- Data for the task
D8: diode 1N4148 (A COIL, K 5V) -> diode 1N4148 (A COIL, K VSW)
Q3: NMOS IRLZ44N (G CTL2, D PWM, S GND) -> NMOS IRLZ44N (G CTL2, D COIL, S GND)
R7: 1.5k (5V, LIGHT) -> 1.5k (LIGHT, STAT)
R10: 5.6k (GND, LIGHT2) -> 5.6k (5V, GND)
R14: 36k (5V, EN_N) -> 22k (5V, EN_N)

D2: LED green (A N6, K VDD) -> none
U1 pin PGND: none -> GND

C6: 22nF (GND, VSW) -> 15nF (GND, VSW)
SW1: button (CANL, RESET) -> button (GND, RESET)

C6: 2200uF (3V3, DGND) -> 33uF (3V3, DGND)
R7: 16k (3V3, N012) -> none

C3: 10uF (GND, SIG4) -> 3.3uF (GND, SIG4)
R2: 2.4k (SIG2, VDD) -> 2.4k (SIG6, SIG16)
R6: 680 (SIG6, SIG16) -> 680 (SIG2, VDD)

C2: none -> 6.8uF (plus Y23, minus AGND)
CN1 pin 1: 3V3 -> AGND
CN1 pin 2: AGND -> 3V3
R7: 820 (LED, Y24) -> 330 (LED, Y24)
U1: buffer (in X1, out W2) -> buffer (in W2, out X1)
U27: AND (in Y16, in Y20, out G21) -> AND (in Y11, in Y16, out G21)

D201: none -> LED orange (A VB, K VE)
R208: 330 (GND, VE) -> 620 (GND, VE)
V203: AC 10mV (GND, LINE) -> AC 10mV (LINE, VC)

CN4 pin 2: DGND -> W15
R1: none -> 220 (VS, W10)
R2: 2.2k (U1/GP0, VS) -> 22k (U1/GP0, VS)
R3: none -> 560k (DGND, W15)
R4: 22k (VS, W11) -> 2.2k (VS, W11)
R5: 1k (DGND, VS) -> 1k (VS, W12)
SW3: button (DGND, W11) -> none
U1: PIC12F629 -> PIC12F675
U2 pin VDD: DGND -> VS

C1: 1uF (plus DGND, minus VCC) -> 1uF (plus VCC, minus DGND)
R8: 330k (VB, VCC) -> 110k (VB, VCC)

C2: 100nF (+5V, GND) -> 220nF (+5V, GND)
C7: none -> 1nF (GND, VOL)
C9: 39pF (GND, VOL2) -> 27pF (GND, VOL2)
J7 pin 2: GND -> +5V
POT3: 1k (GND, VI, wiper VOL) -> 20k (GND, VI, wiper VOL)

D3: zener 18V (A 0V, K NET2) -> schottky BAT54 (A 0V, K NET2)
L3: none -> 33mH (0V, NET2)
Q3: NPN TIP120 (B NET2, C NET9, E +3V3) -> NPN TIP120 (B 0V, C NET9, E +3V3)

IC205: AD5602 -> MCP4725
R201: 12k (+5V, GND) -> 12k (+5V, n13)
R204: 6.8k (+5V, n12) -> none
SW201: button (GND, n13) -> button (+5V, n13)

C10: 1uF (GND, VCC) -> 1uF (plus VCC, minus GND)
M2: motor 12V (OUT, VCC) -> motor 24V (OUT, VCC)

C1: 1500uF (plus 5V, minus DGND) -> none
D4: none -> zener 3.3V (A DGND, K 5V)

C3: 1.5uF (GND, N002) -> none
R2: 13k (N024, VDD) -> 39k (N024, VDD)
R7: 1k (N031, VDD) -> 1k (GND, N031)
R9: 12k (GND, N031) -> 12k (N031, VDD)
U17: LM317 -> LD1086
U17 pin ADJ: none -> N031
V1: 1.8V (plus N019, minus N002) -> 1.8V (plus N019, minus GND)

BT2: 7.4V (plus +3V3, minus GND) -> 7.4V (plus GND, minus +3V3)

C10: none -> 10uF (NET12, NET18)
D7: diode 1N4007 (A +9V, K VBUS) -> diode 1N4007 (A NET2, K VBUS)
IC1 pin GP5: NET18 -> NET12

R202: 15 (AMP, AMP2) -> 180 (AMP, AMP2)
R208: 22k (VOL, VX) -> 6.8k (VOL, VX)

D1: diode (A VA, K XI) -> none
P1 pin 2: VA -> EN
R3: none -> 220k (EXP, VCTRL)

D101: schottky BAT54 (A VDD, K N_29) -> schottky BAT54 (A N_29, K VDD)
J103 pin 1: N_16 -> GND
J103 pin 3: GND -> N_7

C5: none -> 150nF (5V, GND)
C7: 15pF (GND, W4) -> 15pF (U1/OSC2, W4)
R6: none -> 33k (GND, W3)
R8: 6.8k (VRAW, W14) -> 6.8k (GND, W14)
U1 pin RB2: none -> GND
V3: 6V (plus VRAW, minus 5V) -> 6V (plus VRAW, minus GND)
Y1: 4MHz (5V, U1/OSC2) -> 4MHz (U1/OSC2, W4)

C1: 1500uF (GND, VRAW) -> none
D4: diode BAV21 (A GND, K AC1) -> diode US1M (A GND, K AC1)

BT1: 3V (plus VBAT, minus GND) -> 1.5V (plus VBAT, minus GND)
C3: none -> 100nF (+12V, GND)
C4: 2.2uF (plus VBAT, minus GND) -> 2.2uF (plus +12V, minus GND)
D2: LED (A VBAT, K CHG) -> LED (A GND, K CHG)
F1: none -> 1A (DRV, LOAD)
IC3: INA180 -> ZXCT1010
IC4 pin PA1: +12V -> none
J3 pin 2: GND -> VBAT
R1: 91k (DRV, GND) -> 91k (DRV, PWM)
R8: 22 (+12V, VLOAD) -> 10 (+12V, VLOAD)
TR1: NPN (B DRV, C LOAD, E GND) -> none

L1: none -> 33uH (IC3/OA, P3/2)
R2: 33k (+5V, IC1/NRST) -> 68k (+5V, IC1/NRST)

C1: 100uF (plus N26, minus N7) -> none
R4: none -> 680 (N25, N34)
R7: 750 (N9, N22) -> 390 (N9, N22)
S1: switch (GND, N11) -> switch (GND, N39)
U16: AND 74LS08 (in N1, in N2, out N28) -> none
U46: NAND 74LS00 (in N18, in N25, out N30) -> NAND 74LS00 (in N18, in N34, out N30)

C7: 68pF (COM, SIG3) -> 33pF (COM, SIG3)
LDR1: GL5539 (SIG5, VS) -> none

- Problem statement
Write the lines again exactly, from the first line of the material above to the line that includes "IC205: AD5602 -> MCP4725", both included. Leave out all the rest.

- Solution for this exercise
D8: diode 1N4148 (A COIL, K 5V) -> diode 1N4148 (A COIL, K VSW)
Q3: NMOS IRLZ44N (G CTL2, D PWM, S GND) -> NMOS IRLZ44N (G CTL2, D COIL, S GND)
R7: 1.5k (5V, LIGHT) -> 1.5k (LIGHT, STAT)
R10: 5.6k (GND, LIGHT2) -> 5.6k (5V, GND)
R14: 36k (5V, EN_N) -> 22k (5V, EN_N)

D2: LED green (A N6, K VDD) -> none
U1 pin PGND: none -> GND

C6: 22nF (GND, VSW) -> 15nF (GND, VSW)
SW1: button (CANL, RESET) -> button (GND, RESET)

C6: 2200uF (3V3, DGND) -> 33uF (3V3, DGND)
R7: 16k (3V3, N012) -> none

C3: 10uF (GND, SIG4) -> 3.3uF (GND, SIG4)
R2: 2.4k (SIG2, VDD) -> 2.4k (SIG6, SIG16)
R6: 680 (SIG6, SIG16) -> 680 (SIG2, VDD)

C2: none -> 6.8uF (plus Y23, minus AGND)
CN1 pin 1: 3V3 -> AGND
CN1 pin 2: AGND -> 3V3
R7: 820 (LED, Y24) -> 330 (LED, Y24)
U1: buffer (in X1, out W2) -> buffer (in W2, out X1)
U27: AND (in Y16, in Y20, out G21) -> AND (in Y11, in Y16, out G21)

D201: none -> LED orange (A VB, K VE)
R208: 330 (GND, VE) -> 620 (GND, VE)
V203: AC 10mV (GND, LINE) -> AC 10mV (LINE, VC)

CN4 pin 2: DGND -> W15
R1: none -> 220 (VS, W10)
R2: 2.2k (U1/GP0, VS) -> 22k (U1/GP0, VS)
R3: none -> 560k (DGND, W15)
R4: 22k (VS, W11) -> 2.2k (VS, W11)
R5: 1k (DGND, VS) -> 1k (VS, W12)
SW3: button (DGND, W11) -> none
U1: PIC12F629 -> PIC12F675
U2 pin VDD: DGND -> VS

C1: 1uF (plus DGND, minus VCC) -> 1uF (plus VCC, minus DGND)
R8: 330k (VB, VCC) -> 110k (VB, VCC)

C2: 100nF (+5V, GND) -> 220nF (+5V, GND)
C7: none -> 1nF (GND, VOL)
C9: 39pF (GND, VOL2) -> 27pF (GND, VOL2)
J7 pin 2: GND -> +5V
POT3: 1k (GND, VI, wiper VOL) -> 20k (GND, VI, wiper VOL)

D3: zener 18V (A 0V, K NET2) -> schottky BAT54 (A 0V, K NET2)
L3: none -> 33mH (0V, NET2)
Q3: NPN TIP120 (B NET2, C NET9, E +3V3) -> NPN TIP120 (B 0V, C NET9, E +3V3)

IC205: AD5602 -> MCP4725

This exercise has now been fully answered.